## ABOUT THIS TASK
Please copy out each of the rows below word for word, leaving out the pictures.

## RECORDED INFORMATION
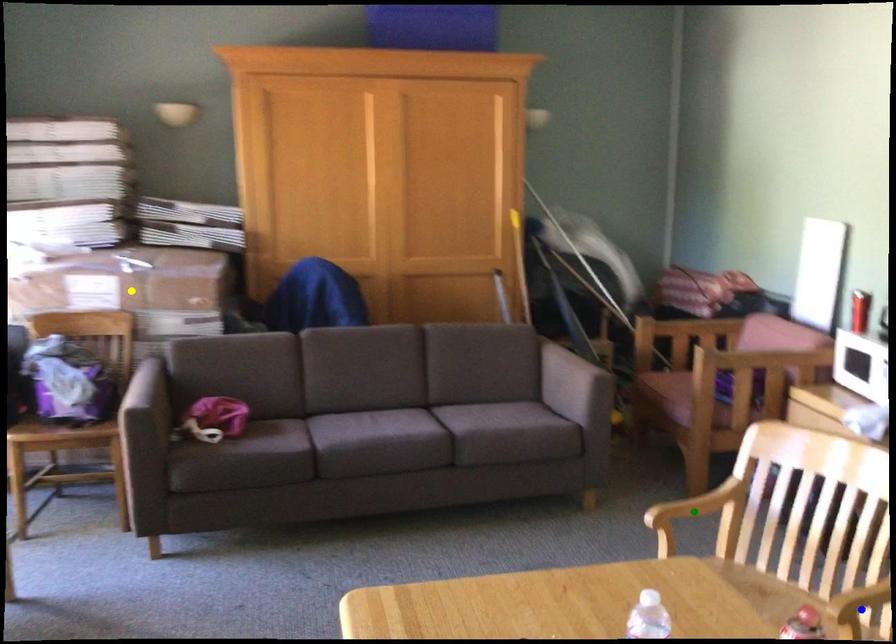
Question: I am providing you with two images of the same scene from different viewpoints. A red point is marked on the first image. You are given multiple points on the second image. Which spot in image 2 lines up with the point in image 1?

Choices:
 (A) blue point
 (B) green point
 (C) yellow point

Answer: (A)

## SOLUTION
Question: I am providing you with two images of the same scene from different viewpoints. A red point is marked on the first image. You are given multiple points on the second image. Which spot in image 2 lines up with the point in image 1?

Choices:
 (A) blue point
 (B) green point
 (C) yellow point

Answer: (A)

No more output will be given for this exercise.